Written request » Rewrite the material below, swapping every "counterclockwise" for "anticlockwise" and keeping everything else the same. Omit the pictures from your answer.

----

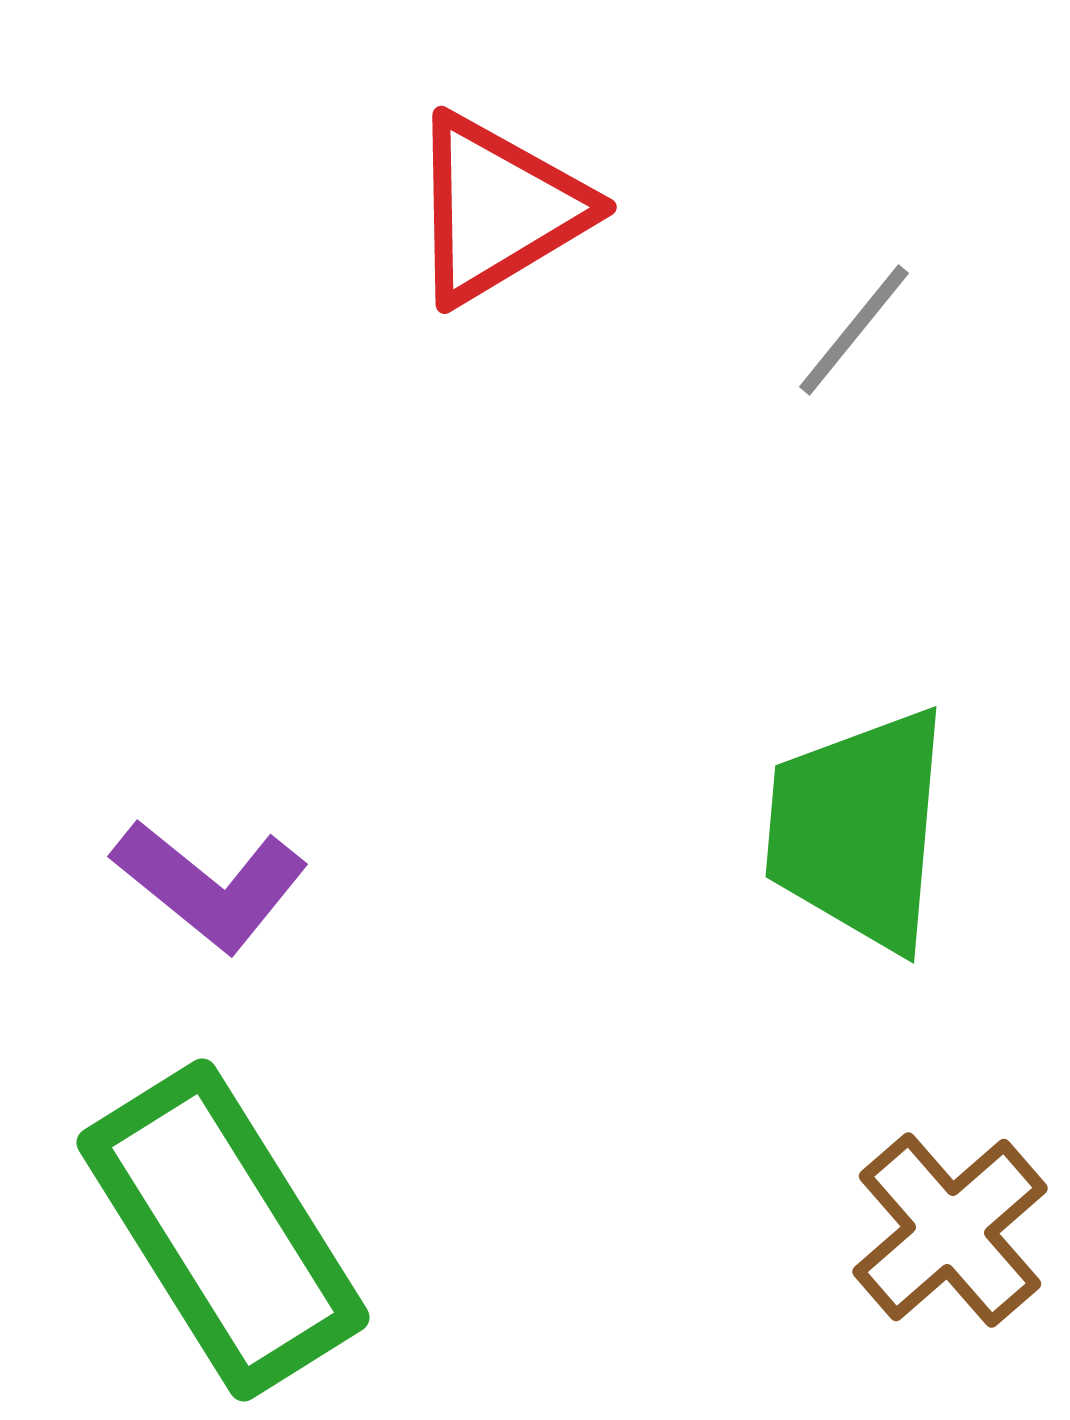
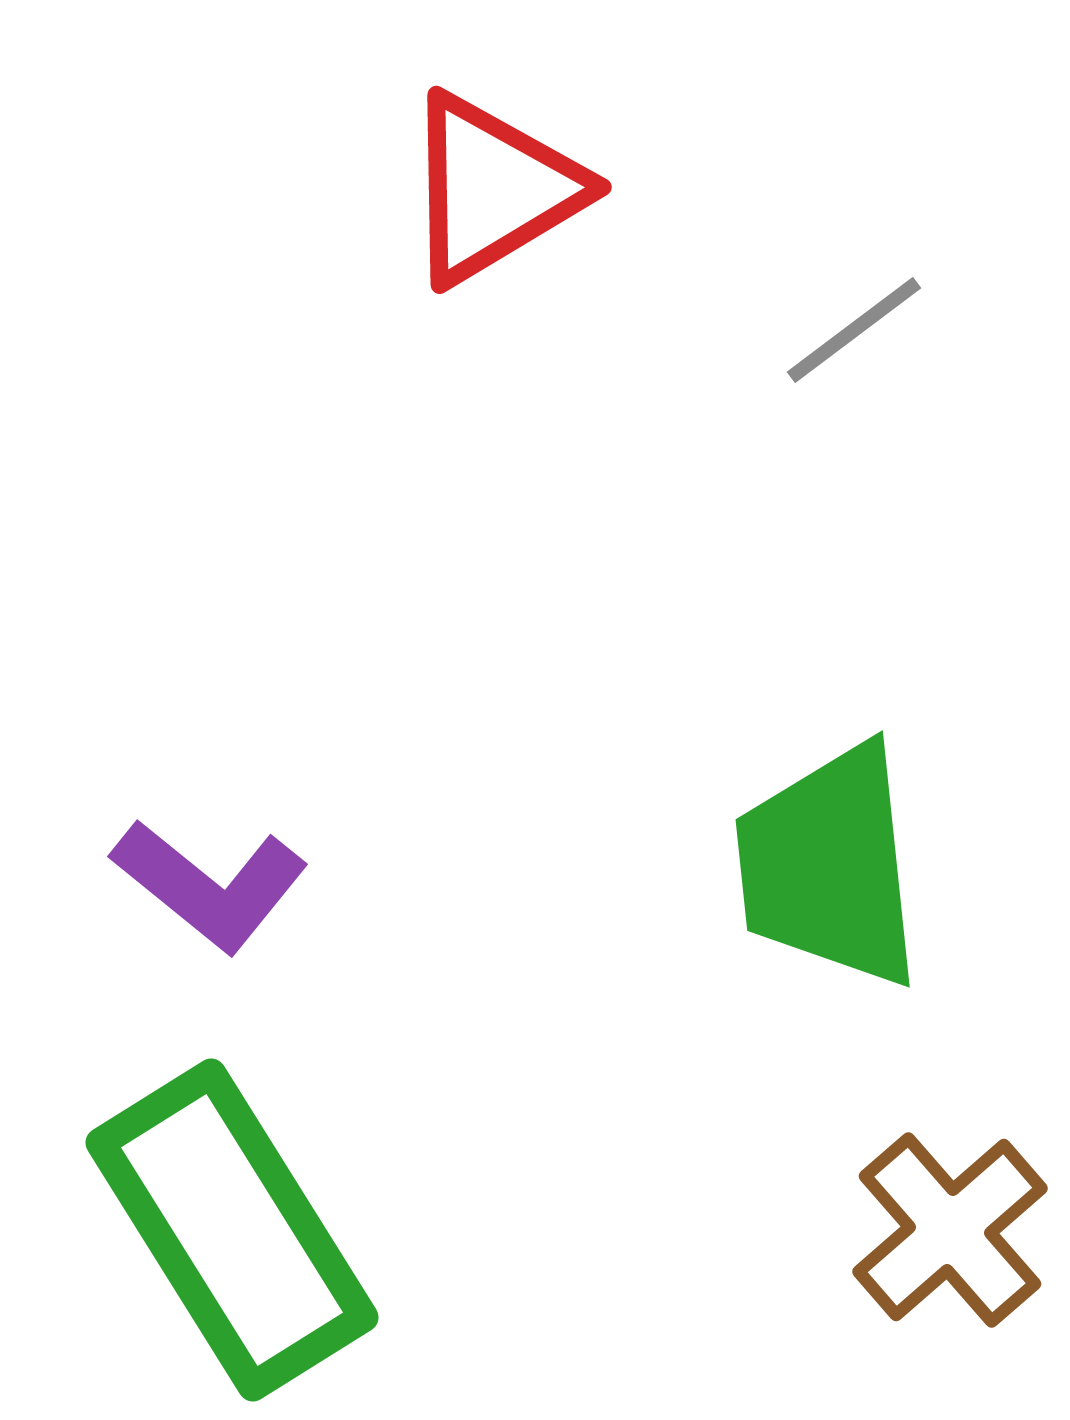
red triangle: moved 5 px left, 20 px up
gray line: rotated 14 degrees clockwise
green trapezoid: moved 29 px left, 37 px down; rotated 11 degrees counterclockwise
green rectangle: moved 9 px right
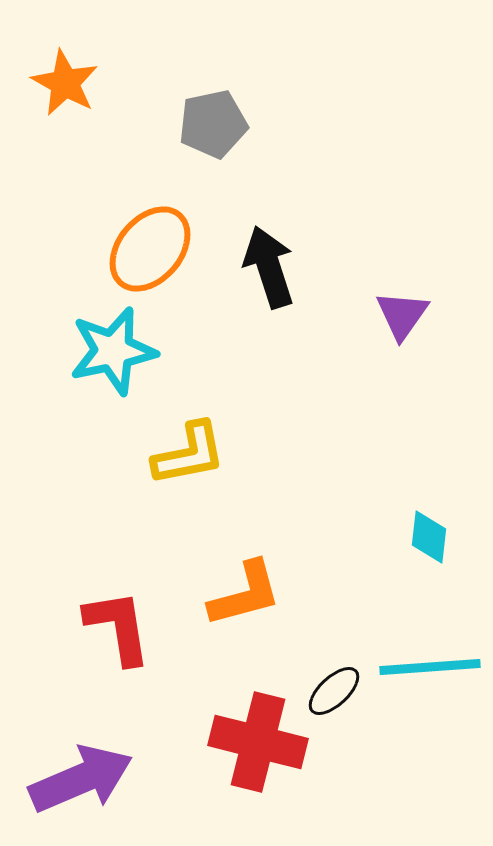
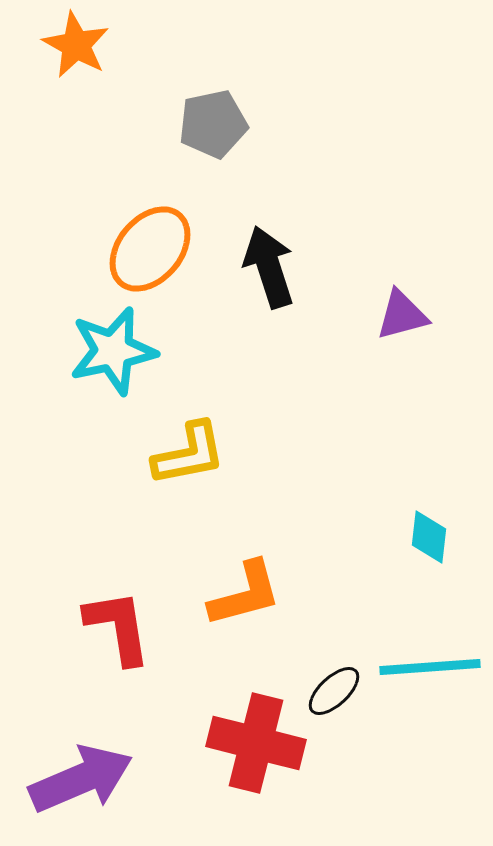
orange star: moved 11 px right, 38 px up
purple triangle: rotated 40 degrees clockwise
red cross: moved 2 px left, 1 px down
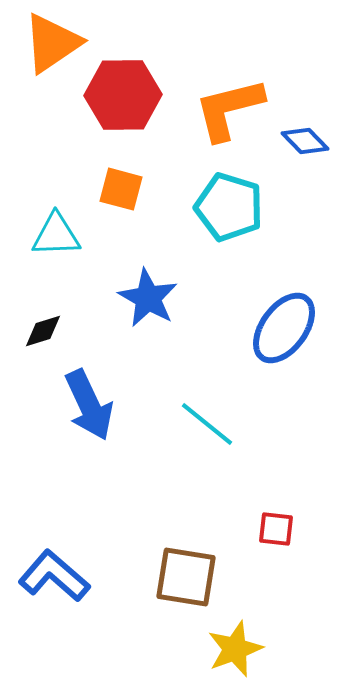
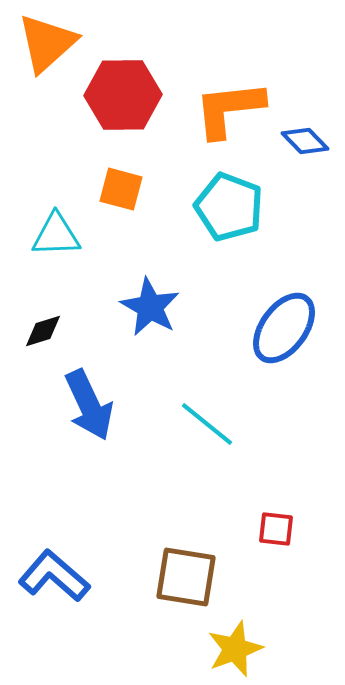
orange triangle: moved 5 px left; rotated 8 degrees counterclockwise
orange L-shape: rotated 8 degrees clockwise
cyan pentagon: rotated 4 degrees clockwise
blue star: moved 2 px right, 9 px down
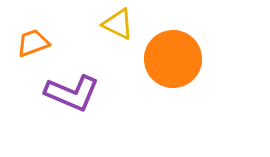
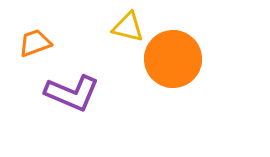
yellow triangle: moved 10 px right, 3 px down; rotated 12 degrees counterclockwise
orange trapezoid: moved 2 px right
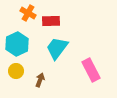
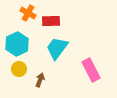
yellow circle: moved 3 px right, 2 px up
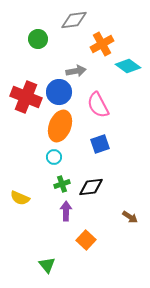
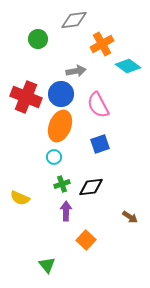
blue circle: moved 2 px right, 2 px down
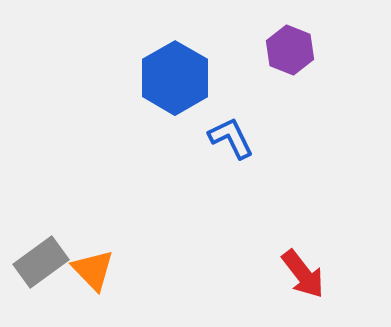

----

Completed exercise »
red triangle: moved 5 px left, 20 px up
gray line: rotated 14 degrees clockwise
green trapezoid: moved 29 px left, 37 px down; rotated 11 degrees anticlockwise
green rectangle: moved 9 px right
orange star: moved 11 px right, 38 px up
purple triangle: rotated 40 degrees clockwise
red cross: moved 2 px left, 1 px down
orange triangle: moved 5 px left; rotated 8 degrees anticlockwise
orange L-shape: rotated 8 degrees clockwise
cyan pentagon: rotated 4 degrees clockwise
blue star: moved 2 px right, 9 px down
yellow triangle: moved 10 px right, 3 px down; rotated 12 degrees anticlockwise
orange trapezoid: moved 2 px right
yellow circle: moved 3 px right, 2 px up
blue circle: moved 2 px right, 2 px down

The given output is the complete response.